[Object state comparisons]
________
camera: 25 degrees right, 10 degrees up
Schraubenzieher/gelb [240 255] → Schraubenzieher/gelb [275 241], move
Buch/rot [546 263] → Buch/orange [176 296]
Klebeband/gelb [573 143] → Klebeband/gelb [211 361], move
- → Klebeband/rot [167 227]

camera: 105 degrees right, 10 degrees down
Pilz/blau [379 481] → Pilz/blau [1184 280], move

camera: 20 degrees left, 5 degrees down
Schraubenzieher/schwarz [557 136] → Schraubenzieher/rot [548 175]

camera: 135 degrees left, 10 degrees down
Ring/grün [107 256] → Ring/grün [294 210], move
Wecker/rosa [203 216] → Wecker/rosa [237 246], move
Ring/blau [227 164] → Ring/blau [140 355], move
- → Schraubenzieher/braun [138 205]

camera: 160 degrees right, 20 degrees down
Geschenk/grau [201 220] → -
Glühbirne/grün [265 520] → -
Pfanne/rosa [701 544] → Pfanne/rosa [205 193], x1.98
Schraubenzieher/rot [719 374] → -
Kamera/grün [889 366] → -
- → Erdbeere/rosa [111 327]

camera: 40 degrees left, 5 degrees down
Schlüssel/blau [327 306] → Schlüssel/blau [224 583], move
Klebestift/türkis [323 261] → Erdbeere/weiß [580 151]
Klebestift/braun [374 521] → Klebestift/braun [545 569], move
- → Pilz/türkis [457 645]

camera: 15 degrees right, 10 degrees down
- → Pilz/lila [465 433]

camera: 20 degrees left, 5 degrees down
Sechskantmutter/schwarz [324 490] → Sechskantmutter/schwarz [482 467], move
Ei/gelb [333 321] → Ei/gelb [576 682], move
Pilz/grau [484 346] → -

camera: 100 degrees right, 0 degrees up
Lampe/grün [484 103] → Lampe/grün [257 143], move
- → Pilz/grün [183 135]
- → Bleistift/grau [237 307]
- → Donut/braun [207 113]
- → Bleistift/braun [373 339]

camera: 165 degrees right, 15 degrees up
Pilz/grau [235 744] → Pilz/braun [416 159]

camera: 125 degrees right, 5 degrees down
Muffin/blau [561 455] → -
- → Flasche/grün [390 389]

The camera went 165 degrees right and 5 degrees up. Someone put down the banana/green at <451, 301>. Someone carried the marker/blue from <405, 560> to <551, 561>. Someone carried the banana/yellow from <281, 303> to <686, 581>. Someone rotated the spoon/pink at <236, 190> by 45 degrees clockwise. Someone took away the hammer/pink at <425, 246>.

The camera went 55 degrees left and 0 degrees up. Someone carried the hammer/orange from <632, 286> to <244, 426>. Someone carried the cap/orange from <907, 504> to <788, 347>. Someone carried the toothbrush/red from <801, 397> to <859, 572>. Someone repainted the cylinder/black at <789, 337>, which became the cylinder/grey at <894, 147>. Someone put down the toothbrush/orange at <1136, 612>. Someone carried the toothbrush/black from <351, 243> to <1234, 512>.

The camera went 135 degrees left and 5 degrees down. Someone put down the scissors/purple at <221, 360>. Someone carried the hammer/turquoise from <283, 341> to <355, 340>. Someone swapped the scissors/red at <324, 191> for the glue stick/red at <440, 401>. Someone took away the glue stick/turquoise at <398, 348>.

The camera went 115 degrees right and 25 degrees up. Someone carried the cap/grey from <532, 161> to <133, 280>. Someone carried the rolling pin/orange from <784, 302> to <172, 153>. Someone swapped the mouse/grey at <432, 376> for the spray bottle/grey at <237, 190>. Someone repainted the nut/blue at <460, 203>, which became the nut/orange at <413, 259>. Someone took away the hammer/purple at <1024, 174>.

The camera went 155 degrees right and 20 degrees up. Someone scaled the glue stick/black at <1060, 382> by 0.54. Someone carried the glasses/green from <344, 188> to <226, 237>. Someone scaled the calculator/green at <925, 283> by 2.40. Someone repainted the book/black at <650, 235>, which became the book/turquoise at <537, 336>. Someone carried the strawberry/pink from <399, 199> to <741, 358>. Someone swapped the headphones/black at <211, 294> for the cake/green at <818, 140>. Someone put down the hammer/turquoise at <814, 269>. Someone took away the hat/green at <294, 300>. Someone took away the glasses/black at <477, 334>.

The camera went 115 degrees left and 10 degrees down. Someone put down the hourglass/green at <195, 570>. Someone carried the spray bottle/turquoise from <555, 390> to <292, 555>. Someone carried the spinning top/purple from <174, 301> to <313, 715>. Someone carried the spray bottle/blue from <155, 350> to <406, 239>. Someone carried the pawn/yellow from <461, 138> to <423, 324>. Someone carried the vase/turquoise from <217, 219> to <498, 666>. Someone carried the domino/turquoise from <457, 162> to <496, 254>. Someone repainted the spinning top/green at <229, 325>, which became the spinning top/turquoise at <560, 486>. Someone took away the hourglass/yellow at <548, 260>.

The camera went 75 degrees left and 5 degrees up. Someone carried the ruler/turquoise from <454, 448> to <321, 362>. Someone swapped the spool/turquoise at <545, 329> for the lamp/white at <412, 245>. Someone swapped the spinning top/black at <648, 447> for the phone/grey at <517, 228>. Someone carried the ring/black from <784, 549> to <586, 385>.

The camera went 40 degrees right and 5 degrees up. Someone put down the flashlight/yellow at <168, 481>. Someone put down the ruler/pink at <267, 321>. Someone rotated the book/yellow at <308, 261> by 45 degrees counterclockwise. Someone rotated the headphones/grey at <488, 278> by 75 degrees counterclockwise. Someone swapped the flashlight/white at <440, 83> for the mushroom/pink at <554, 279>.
________
> _Directions_:
Every entry must be duplicated exactly as it was written.

> _Solution to this task_:
camera: 25 degrees right, 10 degrees up
Schraubenzieher/gelb [240 255] → Schraubenzieher/gelb [275 241], move
Buch/rot [546 263] → Buch/orange [176 296]
Klebeband/gelb [573 143] → Klebeband/gelb [211 361], move
- → Klebeband/rot [167 227]

camera: 105 degrees right, 10 degrees down
Pilz/blau [379 481] → Pilz/blau [1184 280], move

camera: 20 degrees left, 5 degrees down
Schraubenzieher/schwarz [557 136] → Schraubenzieher/rot [548 175]

camera: 135 degrees left, 10 degrees down
Ring/grün [107 256] → Ring/grün [294 210], move
Wecker/rosa [203 216] → Wecker/rosa [237 246], move
Ring/blau [227 164] → Ring/blau [140 355], move
- → Schraubenzieher/braun [138 205]

camera: 160 degrees right, 20 degrees down
Geschenk/grau [201 220] → -
Glühbirne/grün [265 520] → -
Pfanne/rosa [701 544] → Pfanne/rosa [205 193], x1.98
Schraubenzieher/rot [719 374] → -
Kamera/grün [889 366] → -
- → Erdbeere/rosa [111 327]

camera: 40 degrees left, 5 degrees down
Schlüssel/blau [327 306] → Schlüssel/blau [224 583], move
Klebestift/türkis [323 261] → Erdbeere/weiß [580 151]
Klebestift/braun [374 521] → Klebestift/braun [545 569], move
- → Pilz/türkis [457 645]

camera: 15 degrees right, 10 degrees down
- → Pilz/lila [465 433]

camera: 20 degrees left, 5 degrees down
Sechskantmutter/schwarz [324 490] → Sechskantmutter/schwarz [482 467], move
Ei/gelb [333 321] → Ei/gelb [576 682], move
Pilz/grau [484 346] → -

camera: 100 degrees right, 0 degrees up
Lampe/grün [484 103] → Lampe/grün [257 143], move
- → Pilz/grün [183 135]
- → Bleistift/grau [237 307]
- → Donut/braun [207 113]
- → Bleistift/braun [373 339]

camera: 165 degrees right, 15 degrees up
Pilz/grau [235 744] → Pilz/braun [416 159]

camera: 125 degrees right, 5 degrees down
Muffin/blau [561 455] → -
- → Flasche/grün [390 389]

The camera went 165 degrees right and 5 degrees up. Someone put down the banana/green at <451, 301>. Someone carried the marker/blue from <405, 560> to <551, 561>. Someone carried the banana/yellow from <281, 303> to <686, 581>. Someone rotated the spoon/pink at <236, 190> by 45 degrees clockwise. Someone took away the hammer/pink at <425, 246>.

The camera went 55 degrees left and 0 degrees up. Someone carried the hammer/orange from <632, 286> to <244, 426>. Someone carried the cap/orange from <907, 504> to <788, 347>. Someone carried the toothbrush/red from <801, 397> to <859, 572>. Someone repainted the cylinder/black at <789, 337>, which became the cylinder/grey at <894, 147>. Someone put down the toothbrush/orange at <1136, 612>. Someone carried the toothbrush/black from <351, 243> to <1234, 512>.

The camera went 135 degrees left and 5 degrees down. Someone put down the scissors/purple at <221, 360>. Someone carried the hammer/turquoise from <283, 341> to <355, 340>. Someone swapped the scissors/red at <324, 191> for the glue stick/red at <440, 401>. Someone took away the glue stick/turquoise at <398, 348>.

The camera went 115 degrees right and 25 degrees up. Someone carried the cap/grey from <532, 161> to <133, 280>. Someone carried the rolling pin/orange from <784, 302> to <172, 153>. Someone swapped the mouse/grey at <432, 376> for the spray bottle/grey at <237, 190>. Someone repainted the nut/blue at <460, 203>, which became the nut/orange at <413, 259>. Someone took away the hammer/purple at <1024, 174>.

The camera went 155 degrees right and 20 degrees up. Someone scaled the glue stick/black at <1060, 382> by 0.54. Someone carried the glasses/green from <344, 188> to <226, 237>. Someone scaled the calculator/green at <925, 283> by 2.40. Someone repainted the book/black at <650, 235>, which became the book/turquoise at <537, 336>. Someone carried the strawberry/pink from <399, 199> to <741, 358>. Someone swapped the headphones/black at <211, 294> for the cake/green at <818, 140>. Someone put down the hammer/turquoise at <814, 269>. Someone took away the hat/green at <294, 300>. Someone took away the glasses/black at <477, 334>.

The camera went 115 degrees left and 10 degrees down. Someone put down the hourglass/green at <195, 570>. Someone carried the spray bottle/turquoise from <555, 390> to <292, 555>. Someone carried the spinning top/purple from <174, 301> to <313, 715>. Someone carried the spray bottle/blue from <155, 350> to <406, 239>. Someone carried the pawn/yellow from <461, 138> to <423, 324>. Someone carried the vase/turquoise from <217, 219> to <498, 666>. Someone carried the domino/turquoise from <457, 162> to <496, 254>. Someone repainted the spinning top/green at <229, 325>, which became the spinning top/turquoise at <560, 486>. Someone took away the hourglass/yellow at <548, 260>.

The camera went 75 degrees left and 5 degrees up. Someone carried the ruler/turquoise from <454, 448> to <321, 362>. Someone swapped the spool/turquoise at <545, 329> for the lamp/white at <412, 245>. Someone swapped the spinning top/black at <648, 447> for the phone/grey at <517, 228>. Someone carried the ring/black from <784, 549> to <586, 385>.

The camera went 40 degrees right and 5 degrees up. Someone put down the flashlight/yellow at <168, 481>. Someone put down the ruler/pink at <267, 321>. Someone rotated the book/yellow at <308, 261> by 45 degrees counterclockwise. Someone rotated the headphones/grey at <488, 278> by 75 degrees counterclockwise. Someone swapped the flashlight/white at <440, 83> for the mushroom/pink at <554, 279>.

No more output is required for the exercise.